:: Task requirements ::
Of the material below, only the lines from the line containing "The camera went 100" down to the line containing "The green egg" belong in the answer, written out exactly.

:: Excerpted records ::
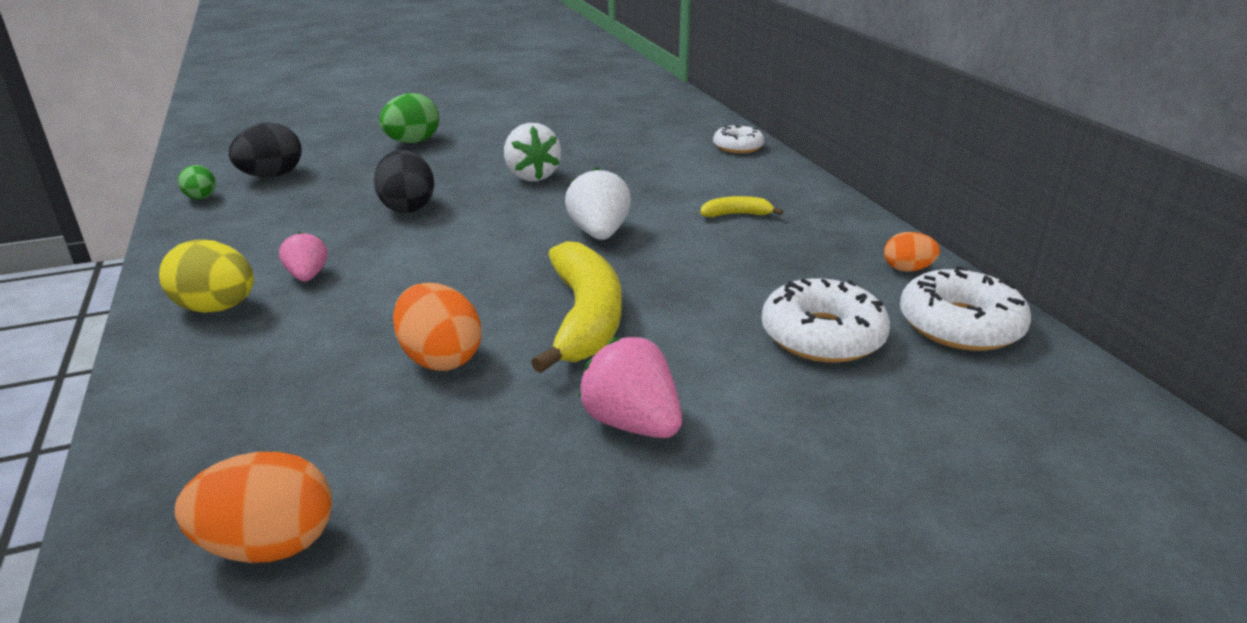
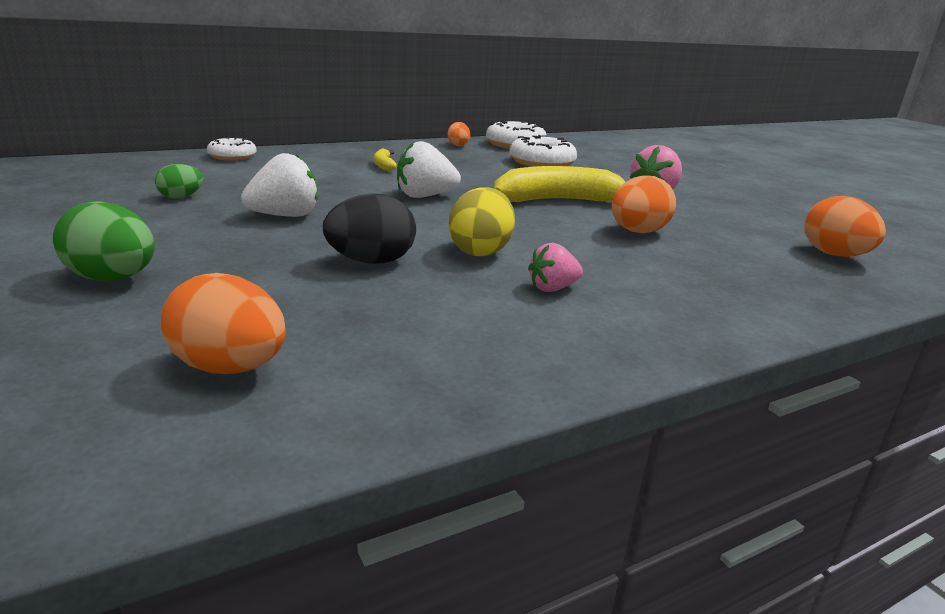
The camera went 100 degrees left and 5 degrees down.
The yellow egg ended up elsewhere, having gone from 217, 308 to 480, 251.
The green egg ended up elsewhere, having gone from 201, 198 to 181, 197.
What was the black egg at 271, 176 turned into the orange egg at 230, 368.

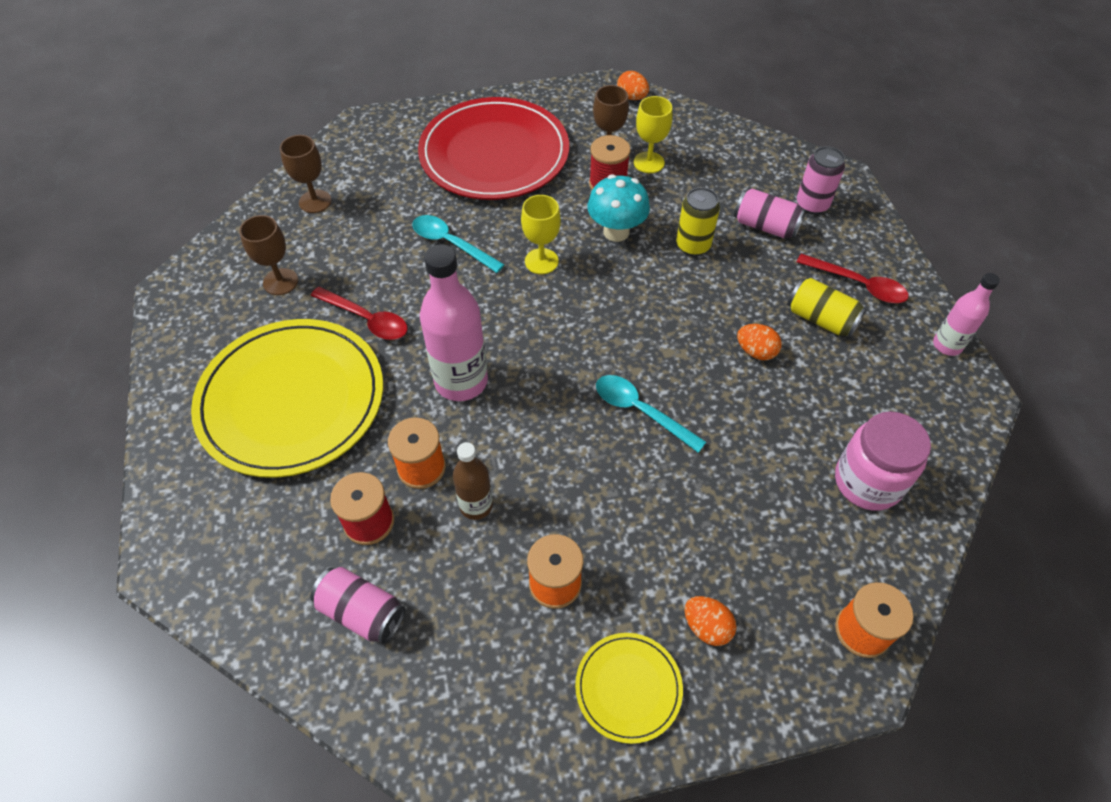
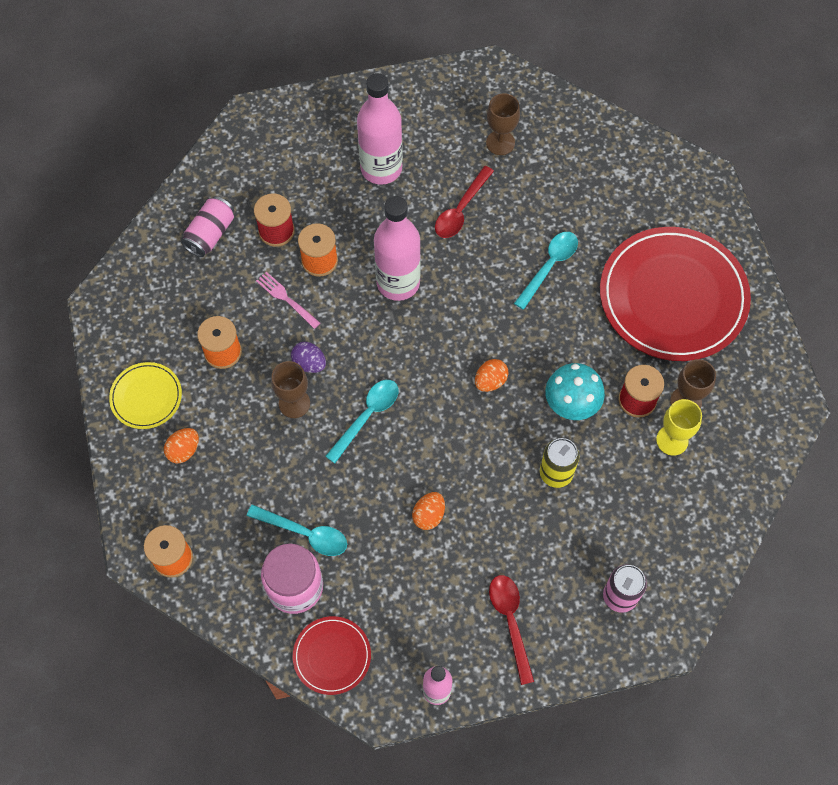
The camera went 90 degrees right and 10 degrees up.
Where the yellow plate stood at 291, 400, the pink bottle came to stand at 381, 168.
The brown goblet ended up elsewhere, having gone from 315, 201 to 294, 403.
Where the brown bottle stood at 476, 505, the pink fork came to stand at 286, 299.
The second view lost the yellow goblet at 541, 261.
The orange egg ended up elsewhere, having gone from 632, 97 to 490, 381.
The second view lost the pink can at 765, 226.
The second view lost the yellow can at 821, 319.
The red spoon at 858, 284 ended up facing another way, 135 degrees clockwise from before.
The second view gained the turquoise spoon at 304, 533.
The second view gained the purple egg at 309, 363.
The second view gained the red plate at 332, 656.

---

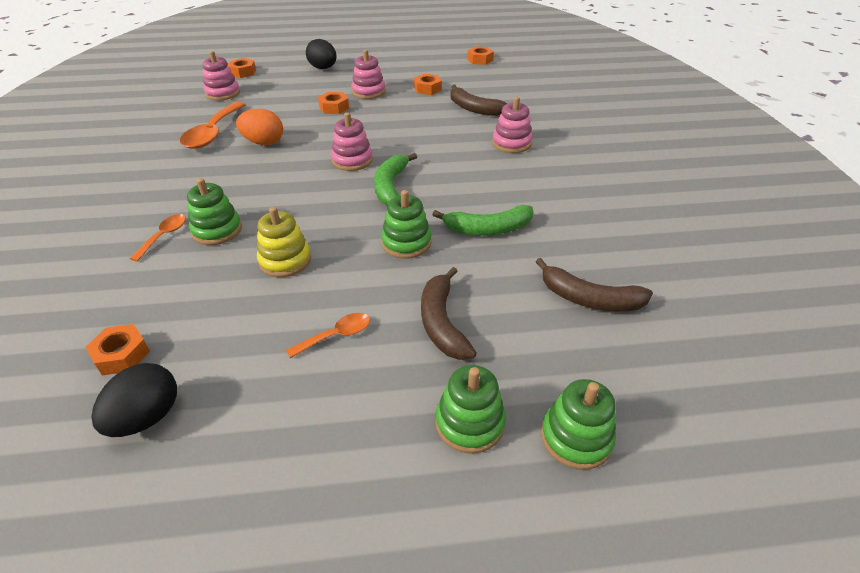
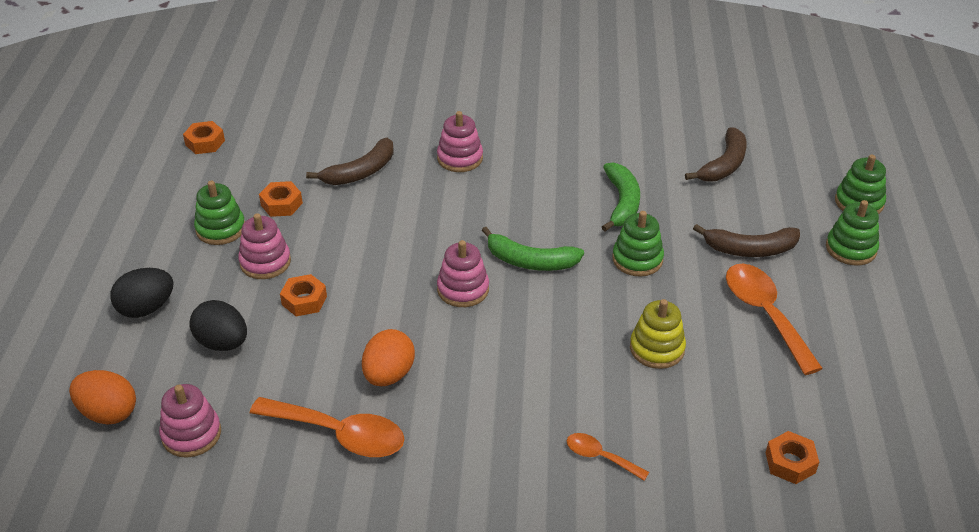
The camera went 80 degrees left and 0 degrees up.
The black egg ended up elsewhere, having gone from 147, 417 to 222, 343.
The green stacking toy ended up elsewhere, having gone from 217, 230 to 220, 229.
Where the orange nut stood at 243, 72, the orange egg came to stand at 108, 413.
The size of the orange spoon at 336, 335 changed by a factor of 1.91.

...

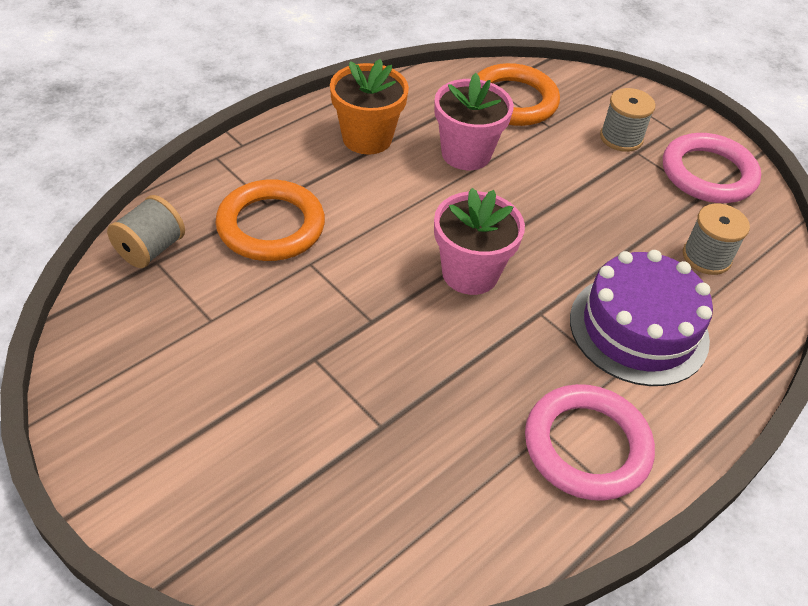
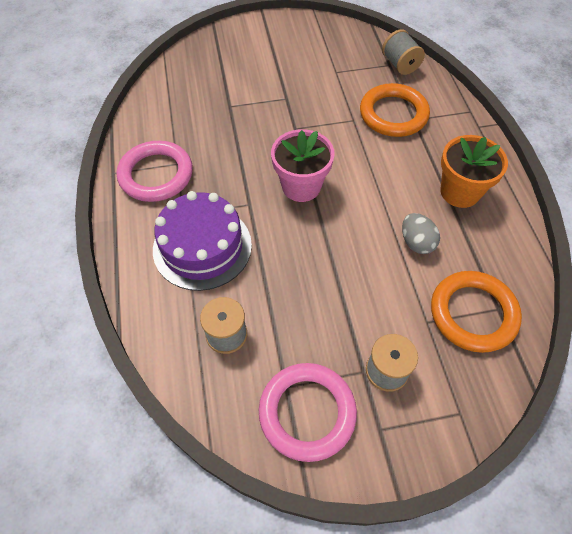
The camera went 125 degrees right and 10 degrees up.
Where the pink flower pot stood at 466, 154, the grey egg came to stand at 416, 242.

:: Result for this exercise ::
The camera went 100 degrees left and 5 degrees down.
The yellow egg ended up elsewhere, having gone from 217, 308 to 480, 251.
The green egg ended up elsewhere, having gone from 201, 198 to 181, 197.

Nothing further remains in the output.